- _WHAT THE EXERCISE ASKS_
Check every line below for the word "diode" and copy each one that has it.

[Version comparison data]
----
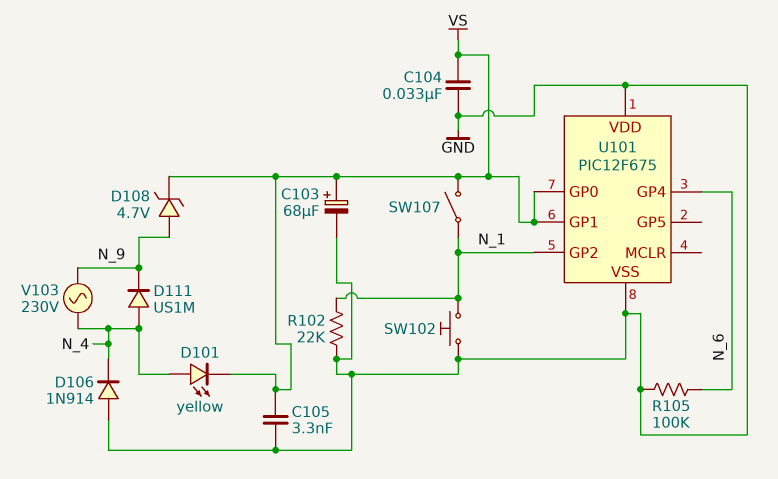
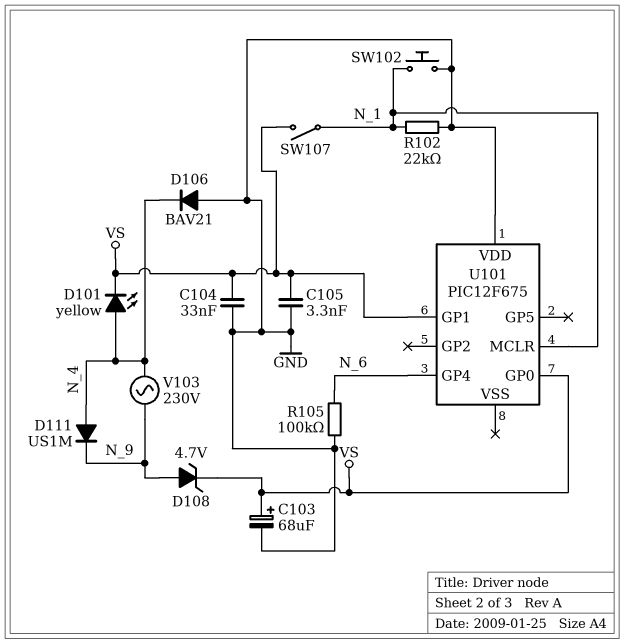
D106: diode 1N914 (A GND, K N_4) -> diode BAV21 (A GND, K N_4)
U101 pin GP2: N_1 -> none
U101 pin MCLR: none -> N_1
U101 pin VSS: GND -> none

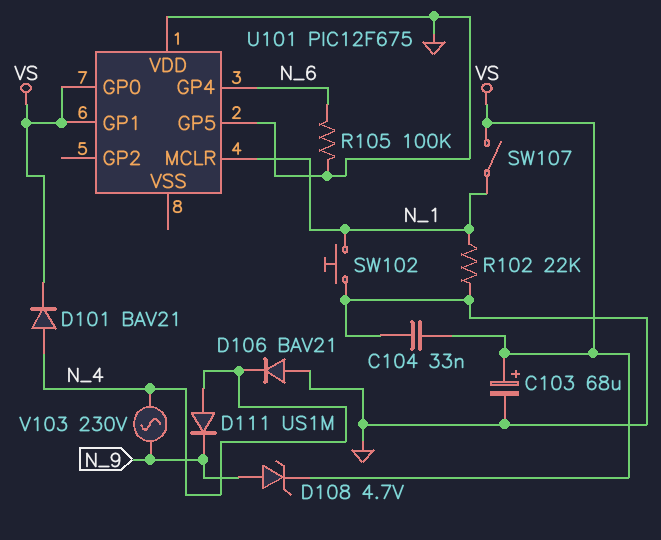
C105: 3.3nF (GND, VS) -> none
D101: LED yellow (A N_4, K VS) -> diode BAV21 (A N_4, K VS)
U101 pin GP5: none -> GND

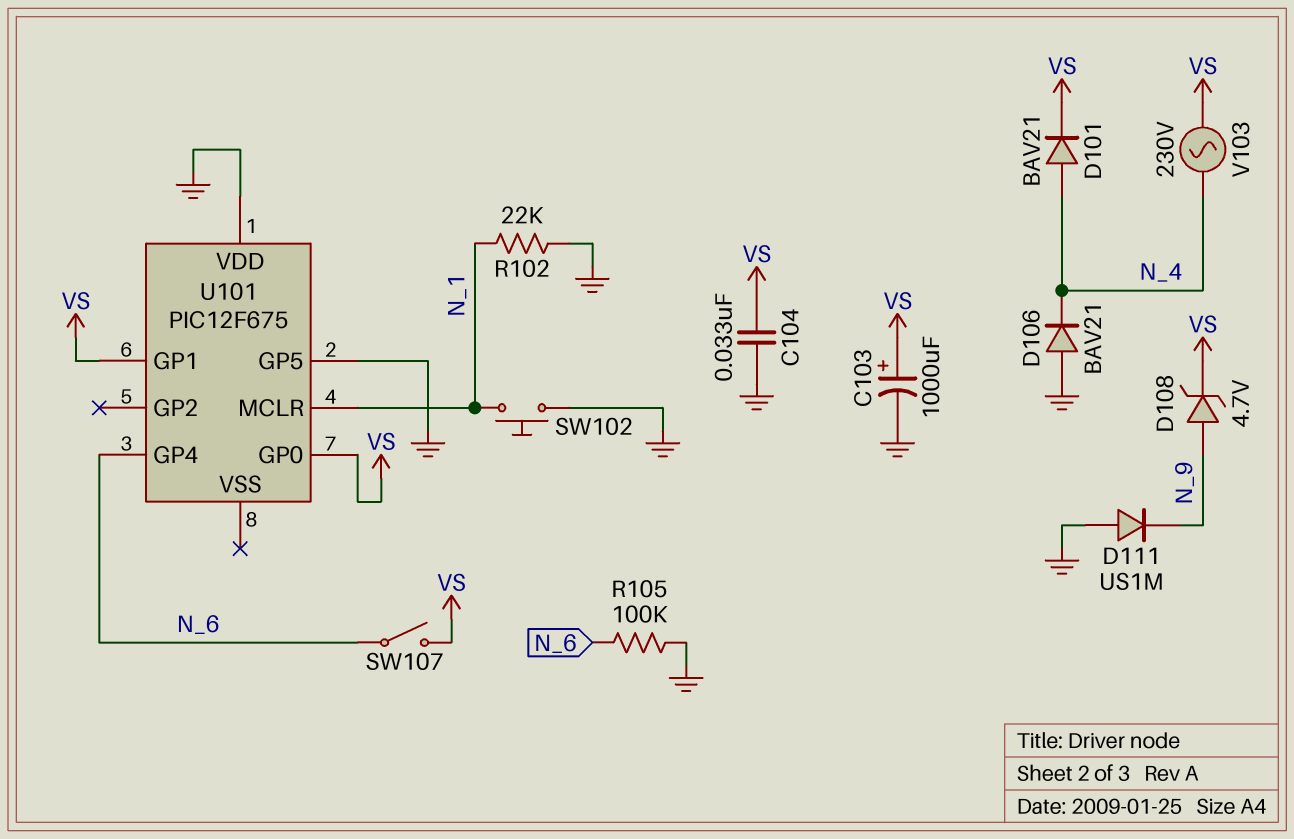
C103: 68uF (plus VS, minus GND) -> 1000uF (plus VS, minus GND)
D111: diode US1M (A N_4, K N_9) -> diode US1M (A GND, K N_9)
SW107: switch (N_1, VS) -> switch (N_6, VS)
V103: AC 230V (N_4, N_9) -> AC 230V (N_4, VS)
----
- _WRITTEN REPLY_
D106: diode 1N914 (A GND, K N_4) -> diode BAV21 (A GND, K N_4)
D101: LED yellow (A N_4, K VS) -> diode BAV21 (A N_4, K VS)
D111: diode US1M (A N_4, K N_9) -> diode US1M (A GND, K N_9)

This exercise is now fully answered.